### EXERCISE DESCRIPTION
Reproduce exactly the line with "turquoise cone: 2 -> 3" and all the lines beneath it, stopping only at the end of the material.

### DATA FOR THIS TASK
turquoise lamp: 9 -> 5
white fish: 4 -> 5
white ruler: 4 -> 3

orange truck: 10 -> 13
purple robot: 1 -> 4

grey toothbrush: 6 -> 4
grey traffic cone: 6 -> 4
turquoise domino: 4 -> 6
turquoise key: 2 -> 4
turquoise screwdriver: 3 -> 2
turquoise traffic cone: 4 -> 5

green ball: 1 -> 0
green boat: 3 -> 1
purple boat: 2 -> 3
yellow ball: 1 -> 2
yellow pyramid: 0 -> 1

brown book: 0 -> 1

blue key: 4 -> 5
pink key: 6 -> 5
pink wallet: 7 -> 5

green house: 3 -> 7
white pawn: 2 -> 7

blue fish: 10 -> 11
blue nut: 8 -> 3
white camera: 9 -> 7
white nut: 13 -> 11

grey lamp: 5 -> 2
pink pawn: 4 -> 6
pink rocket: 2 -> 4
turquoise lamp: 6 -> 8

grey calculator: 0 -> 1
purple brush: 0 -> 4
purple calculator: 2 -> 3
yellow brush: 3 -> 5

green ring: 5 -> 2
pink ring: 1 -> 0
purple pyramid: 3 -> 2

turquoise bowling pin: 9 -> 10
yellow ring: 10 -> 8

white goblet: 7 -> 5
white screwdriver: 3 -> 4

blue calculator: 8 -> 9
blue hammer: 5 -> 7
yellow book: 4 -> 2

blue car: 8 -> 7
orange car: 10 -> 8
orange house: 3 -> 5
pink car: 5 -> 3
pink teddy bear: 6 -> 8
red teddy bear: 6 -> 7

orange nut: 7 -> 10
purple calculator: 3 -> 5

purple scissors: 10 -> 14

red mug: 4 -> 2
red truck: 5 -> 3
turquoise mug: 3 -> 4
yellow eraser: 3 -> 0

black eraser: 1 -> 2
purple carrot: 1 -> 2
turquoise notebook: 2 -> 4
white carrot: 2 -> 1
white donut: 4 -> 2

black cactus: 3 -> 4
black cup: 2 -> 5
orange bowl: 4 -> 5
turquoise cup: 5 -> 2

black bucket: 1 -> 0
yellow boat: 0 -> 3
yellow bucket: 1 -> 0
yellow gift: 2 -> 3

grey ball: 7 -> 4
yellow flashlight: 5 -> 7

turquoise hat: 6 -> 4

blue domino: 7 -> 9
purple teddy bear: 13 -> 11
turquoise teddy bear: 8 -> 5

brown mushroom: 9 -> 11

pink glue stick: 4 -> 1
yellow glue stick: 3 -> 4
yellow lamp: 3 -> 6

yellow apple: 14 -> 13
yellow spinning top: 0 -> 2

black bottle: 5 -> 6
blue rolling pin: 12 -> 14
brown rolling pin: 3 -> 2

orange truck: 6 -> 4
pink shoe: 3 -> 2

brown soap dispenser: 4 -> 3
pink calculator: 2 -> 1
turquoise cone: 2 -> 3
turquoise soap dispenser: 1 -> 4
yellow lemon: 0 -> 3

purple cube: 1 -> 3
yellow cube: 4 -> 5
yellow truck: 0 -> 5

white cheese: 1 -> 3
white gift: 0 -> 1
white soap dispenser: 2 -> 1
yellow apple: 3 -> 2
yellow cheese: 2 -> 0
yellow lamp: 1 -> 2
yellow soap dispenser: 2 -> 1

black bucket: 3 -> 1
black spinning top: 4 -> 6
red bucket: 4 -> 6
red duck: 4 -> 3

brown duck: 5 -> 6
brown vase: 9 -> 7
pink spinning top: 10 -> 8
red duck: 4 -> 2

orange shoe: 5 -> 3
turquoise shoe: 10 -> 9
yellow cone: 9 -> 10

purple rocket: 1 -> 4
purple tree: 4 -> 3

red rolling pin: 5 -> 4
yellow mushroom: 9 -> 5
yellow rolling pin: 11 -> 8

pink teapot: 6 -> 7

### WRITTEN RESPONSE
turquoise cone: 2 -> 3
turquoise soap dispenser: 1 -> 4
yellow lemon: 0 -> 3

purple cube: 1 -> 3
yellow cube: 4 -> 5
yellow truck: 0 -> 5

white cheese: 1 -> 3
white gift: 0 -> 1
white soap dispenser: 2 -> 1
yellow apple: 3 -> 2
yellow cheese: 2 -> 0
yellow lamp: 1 -> 2
yellow soap dispenser: 2 -> 1

black bucket: 3 -> 1
black spinning top: 4 -> 6
red bucket: 4 -> 6
red duck: 4 -> 3

brown duck: 5 -> 6
brown vase: 9 -> 7
pink spinning top: 10 -> 8
red duck: 4 -> 2

orange shoe: 5 -> 3
turquoise shoe: 10 -> 9
yellow cone: 9 -> 10

purple rocket: 1 -> 4
purple tree: 4 -> 3

red rolling pin: 5 -> 4
yellow mushroom: 9 -> 5
yellow rolling pin: 11 -> 8

pink teapot: 6 -> 7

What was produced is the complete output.